## TRY IT
All of the records below must be output exactly, with no pictures carried over.

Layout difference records
+ + + +

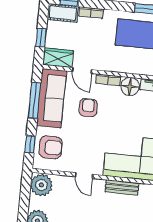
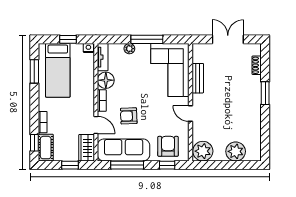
door: (82, 71) -> (96, 125), hinge flipped
door: (84, 176) -> (190, 114), swing flipped

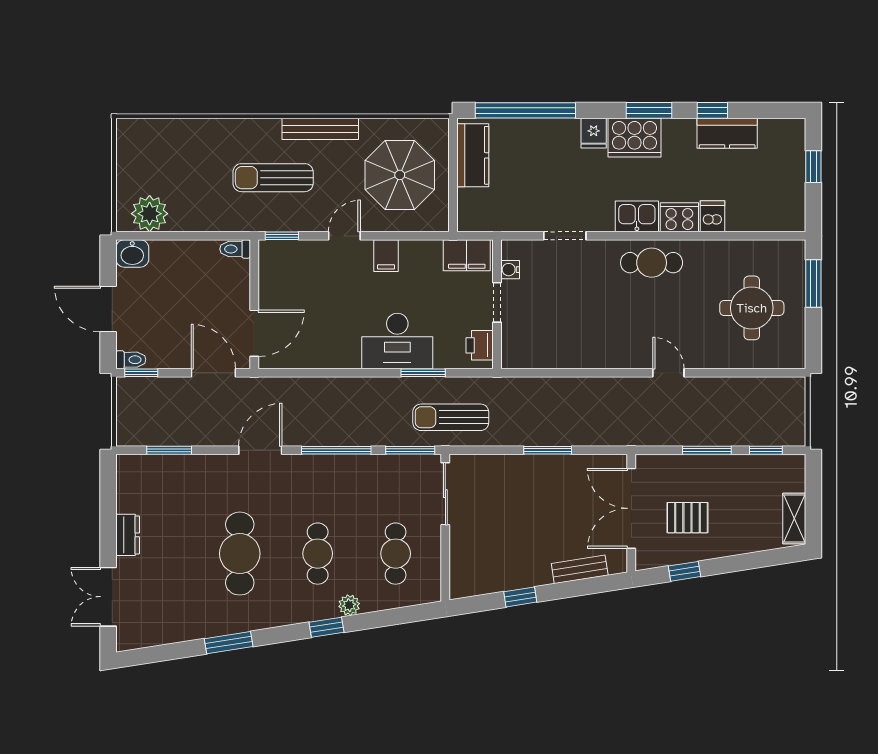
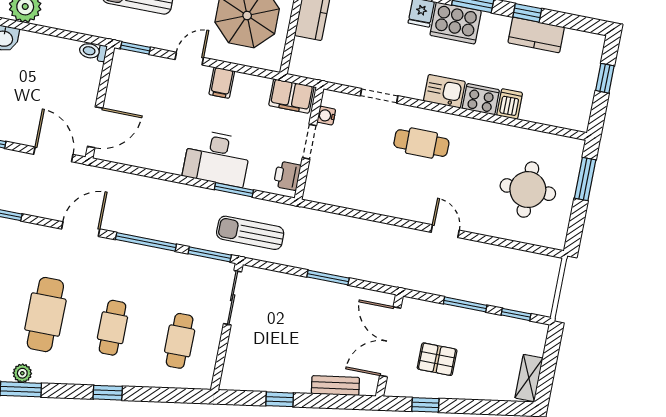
cafe table: (652, 263) -> (421, 143), moved
plant: (349, 605) -> (22, 373), moved

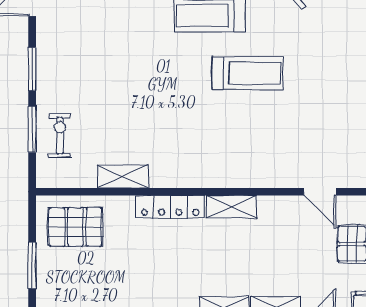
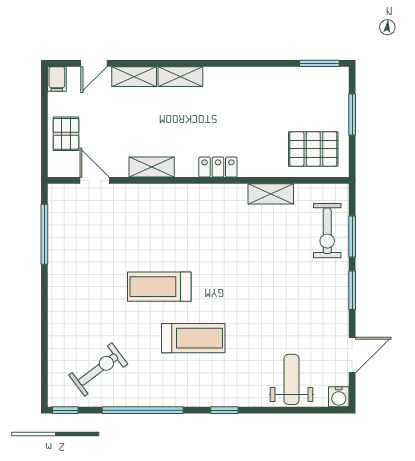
exercise bike: (60, 136) -> (327, 231), width x1.38, depth x1.39
locker: (170, 207) -> (218, 167), width x0.66
shelving: (232, 207) -> (152, 167), moved

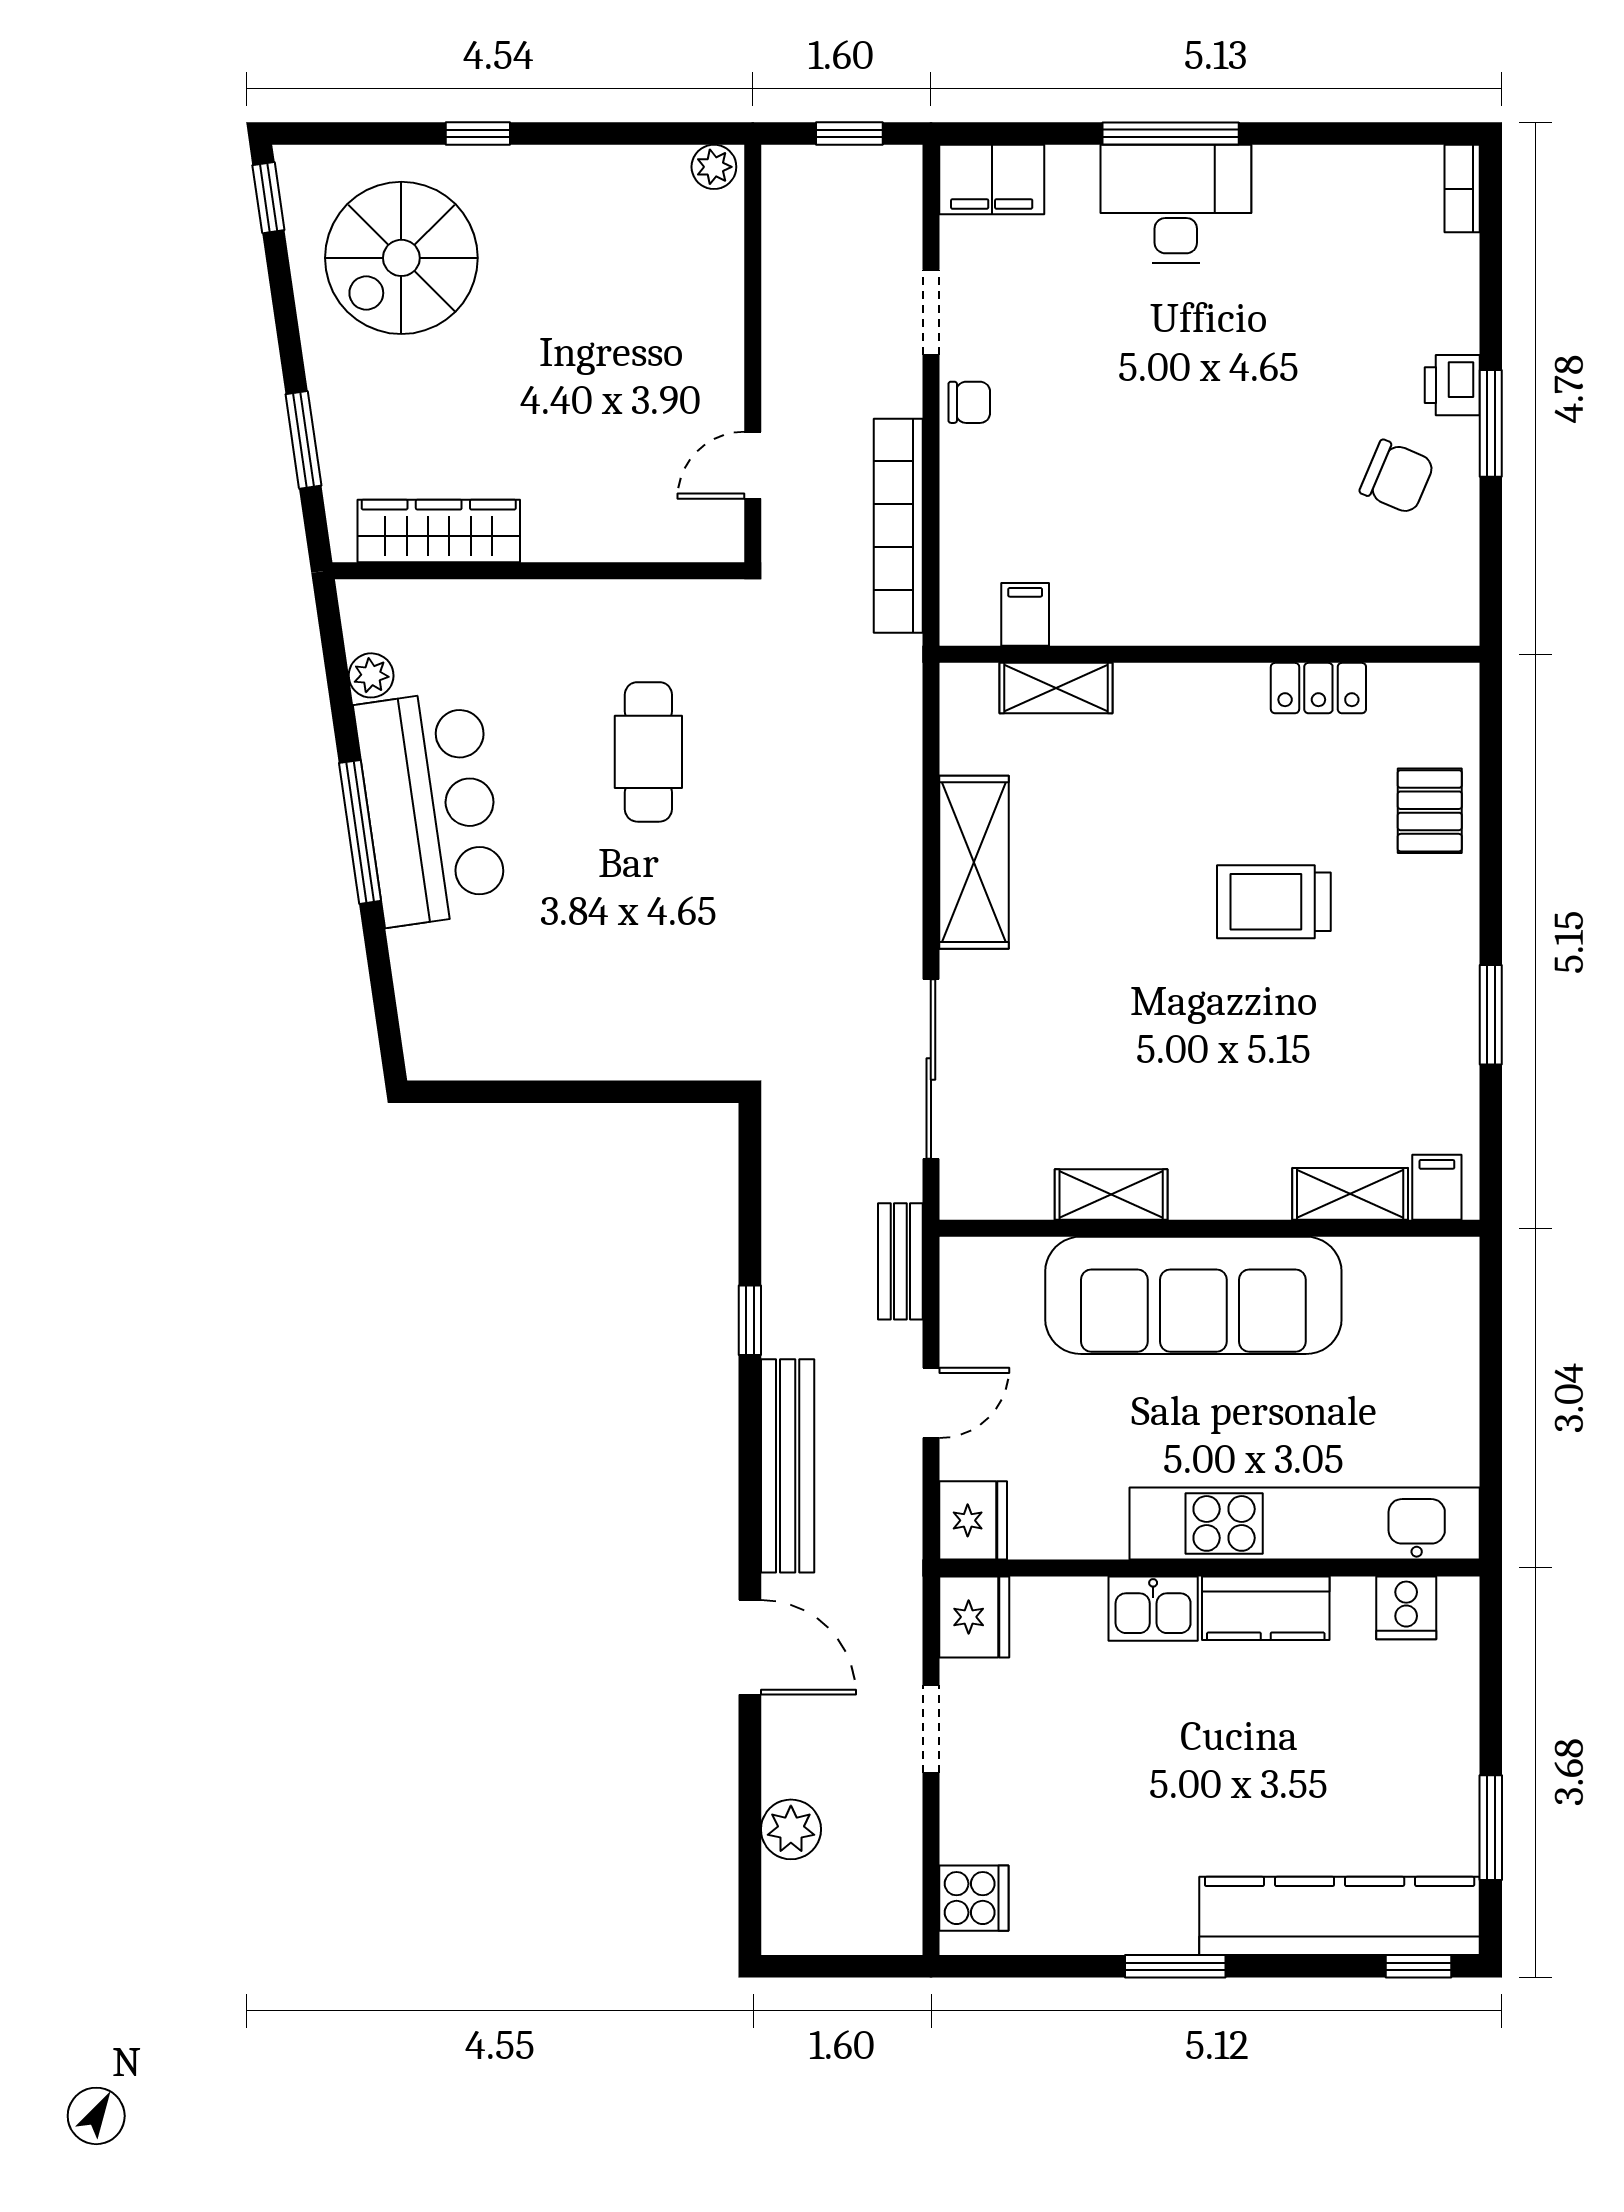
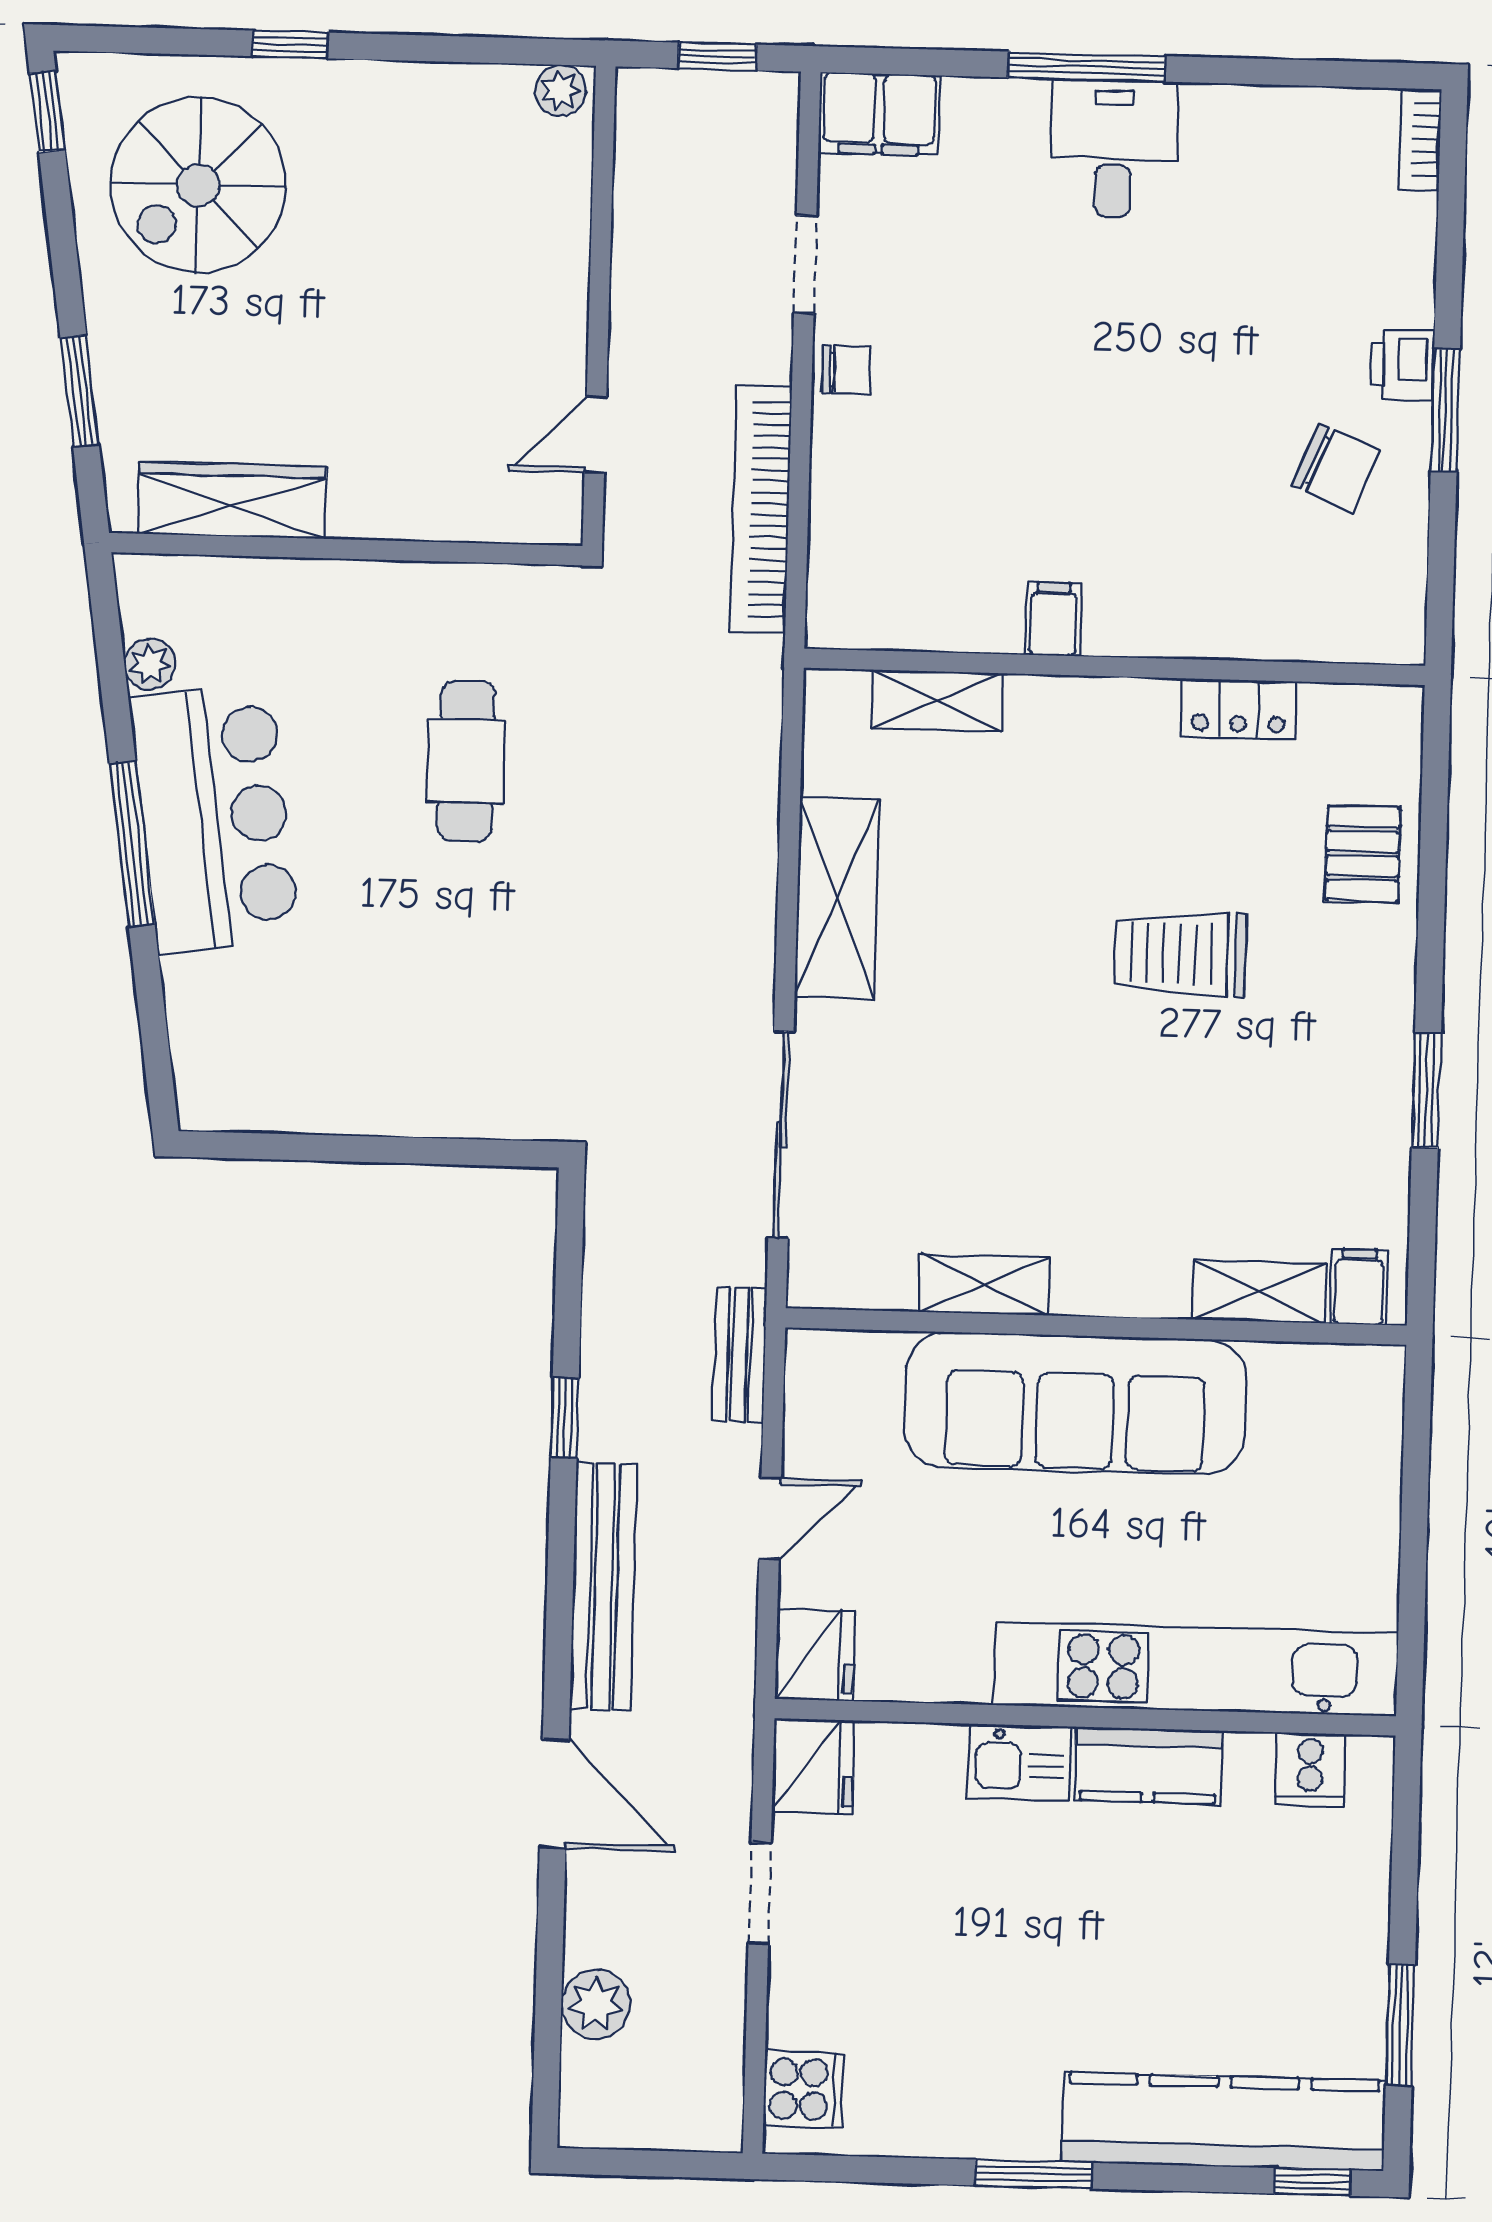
desk: (1176, 204) -> (1114, 148), width x0.73
filing cabinet: (1025, 614) -> (1053, 619), moved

+ + + +

## TASK RESULT
door: (82, 71) -> (96, 125), hinge flipped
door: (84, 176) -> (190, 114), swing flipped

cafe table: (652, 263) -> (421, 143), moved
plant: (349, 605) -> (22, 373), moved

exercise bike: (60, 136) -> (327, 231), width x1.38, depth x1.39
locker: (170, 207) -> (218, 167), width x0.66
shelving: (232, 207) -> (152, 167), moved

desk: (1176, 204) -> (1114, 148), width x0.73
filing cabinet: (1025, 614) -> (1053, 619), moved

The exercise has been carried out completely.